## PROBLEM TO SOLVE
As you look over the data below, please find each line where the word "removed" appears, then copy it.

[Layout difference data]
▬▬▬

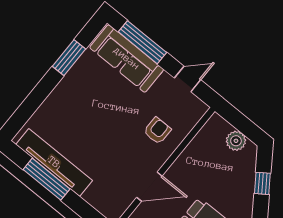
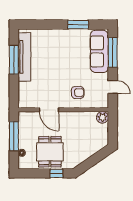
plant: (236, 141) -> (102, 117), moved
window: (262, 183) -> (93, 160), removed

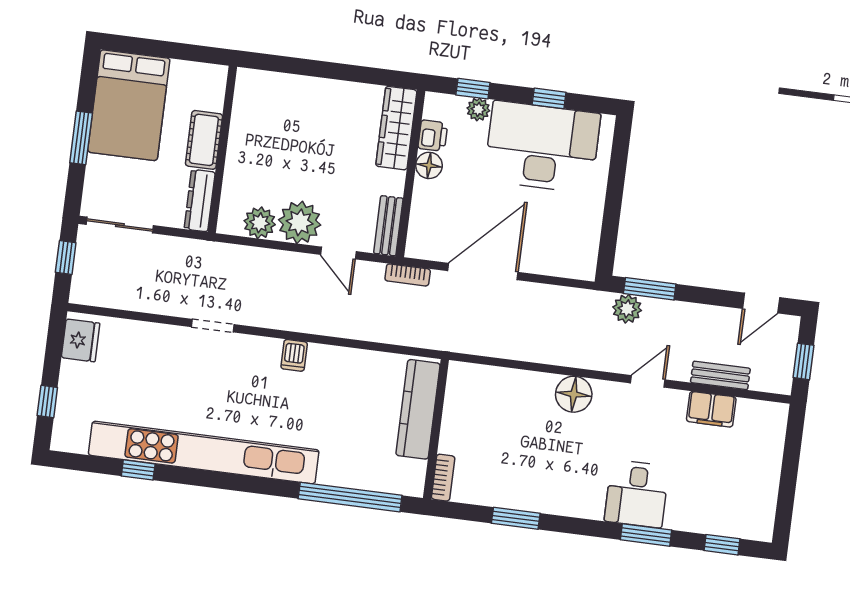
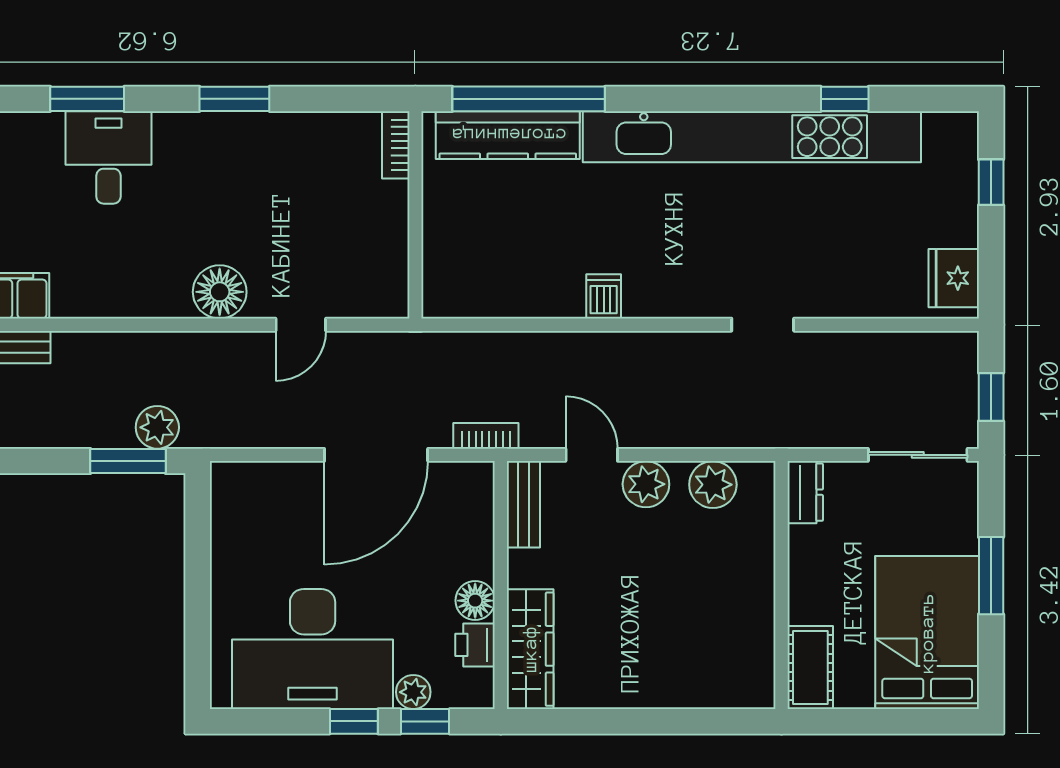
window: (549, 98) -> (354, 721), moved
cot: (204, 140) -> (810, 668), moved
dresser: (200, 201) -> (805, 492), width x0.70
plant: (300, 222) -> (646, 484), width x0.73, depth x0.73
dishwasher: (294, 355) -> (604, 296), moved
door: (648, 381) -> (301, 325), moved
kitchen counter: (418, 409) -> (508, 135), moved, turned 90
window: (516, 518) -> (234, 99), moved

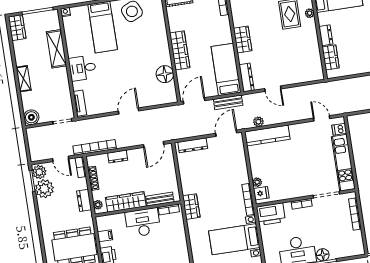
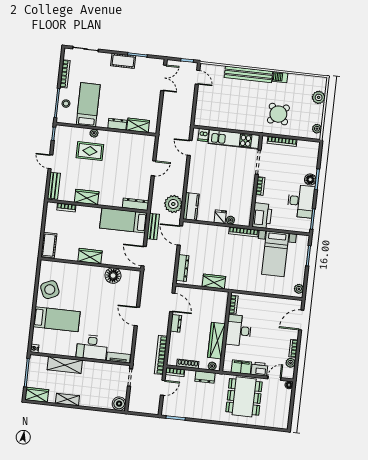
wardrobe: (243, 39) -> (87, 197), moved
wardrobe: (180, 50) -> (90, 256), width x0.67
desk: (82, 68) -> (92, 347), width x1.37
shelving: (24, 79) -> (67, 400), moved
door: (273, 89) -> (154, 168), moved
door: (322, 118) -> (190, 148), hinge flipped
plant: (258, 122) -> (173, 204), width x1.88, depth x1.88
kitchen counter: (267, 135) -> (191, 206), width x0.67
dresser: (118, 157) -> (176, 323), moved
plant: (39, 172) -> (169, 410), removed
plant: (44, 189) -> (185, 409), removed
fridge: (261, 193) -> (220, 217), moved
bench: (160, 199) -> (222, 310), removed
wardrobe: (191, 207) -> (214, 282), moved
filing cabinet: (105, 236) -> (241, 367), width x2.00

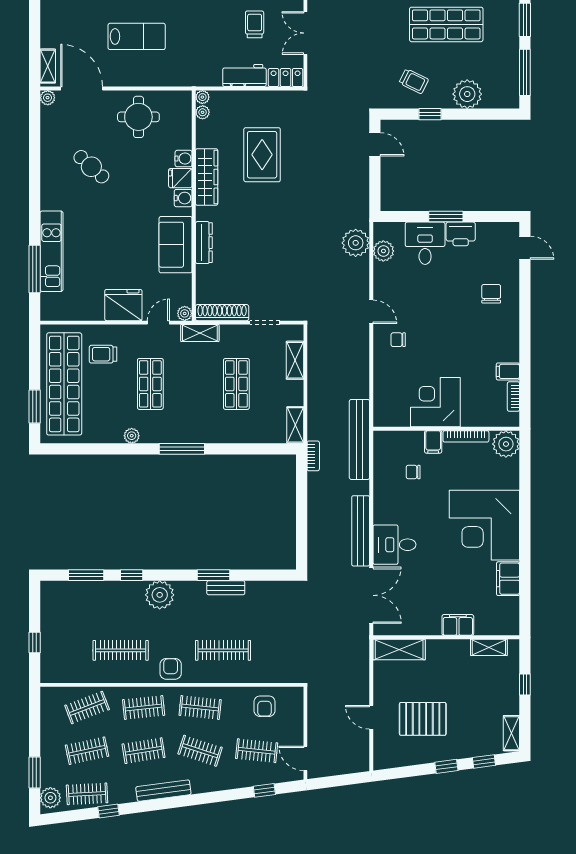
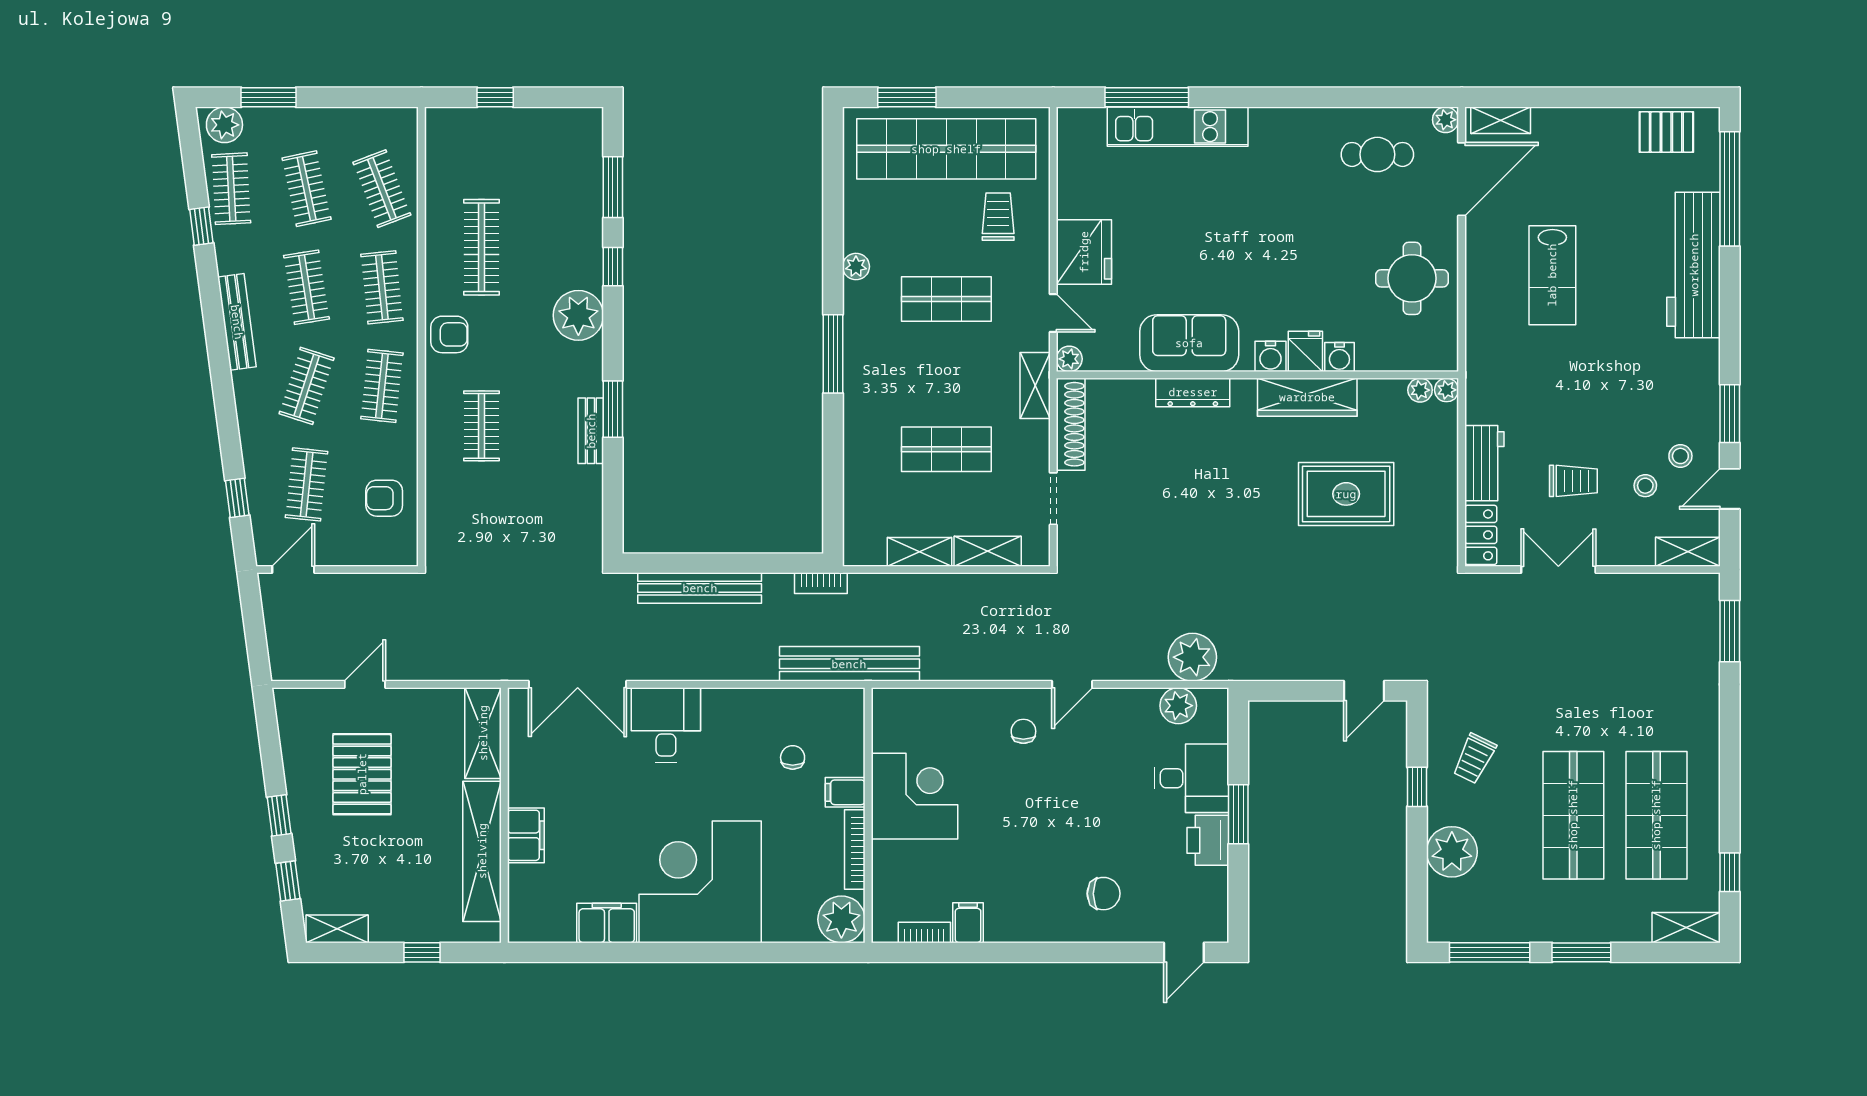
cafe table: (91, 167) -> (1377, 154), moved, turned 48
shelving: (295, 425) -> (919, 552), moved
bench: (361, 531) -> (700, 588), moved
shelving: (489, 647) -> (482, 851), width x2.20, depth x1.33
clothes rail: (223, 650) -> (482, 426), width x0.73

▬▬▬

## SOLUTION TO THIS EXERCISE
window: (262, 183) -> (93, 160), removed
plant: (39, 172) -> (169, 410), removed
plant: (44, 189) -> (185, 409), removed
bench: (160, 199) -> (222, 310), removed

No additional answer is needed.